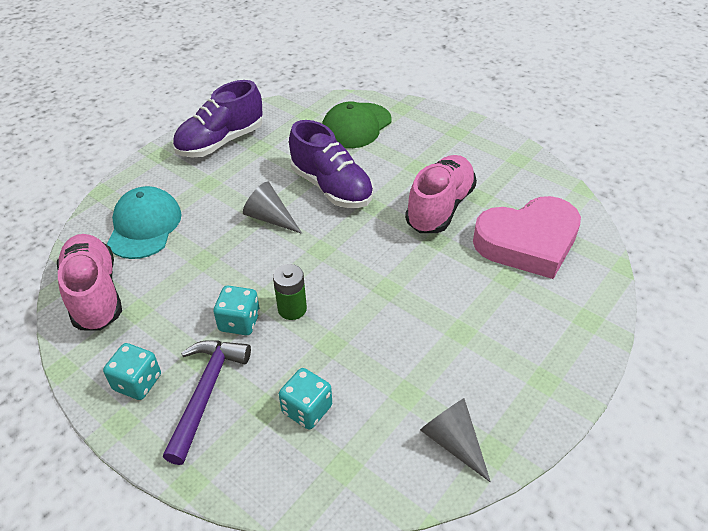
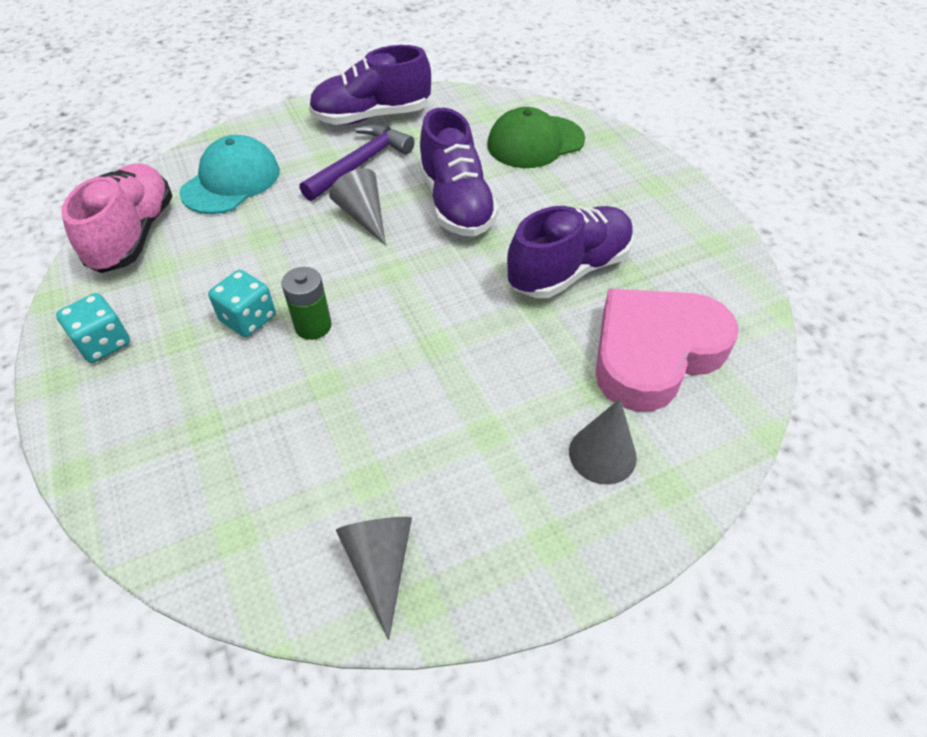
camera: 25 degrees right, 5 degrees up
(206, 392) = (159, 383): purple hammer -> purple hammer (361, 164)
(307, 409) = (245, 448): turquoise dice -> none
(440, 207) = (569, 270): pink shoe -> purple shoe
(528, 242) = (654, 353): pink heart -> pink heart turned 135 degrees clockwise
(539, 316) = (602, 454): none -> grey cone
━━━━
• **WHAT THIS TASK INVOLVES**: What this calls for is the material above set down exactly, pictures excluded.

• **EXPECTED ANSWER**:
camera: 25 degrees right, 5 degrees up
(206, 392) = (159, 383): purple hammer -> purple hammer (361, 164)
(307, 409) = (245, 448): turquoise dice -> none
(440, 207) = (569, 270): pink shoe -> purple shoe
(528, 242) = (654, 353): pink heart -> pink heart turned 135 degrees clockwise
(539, 316) = (602, 454): none -> grey cone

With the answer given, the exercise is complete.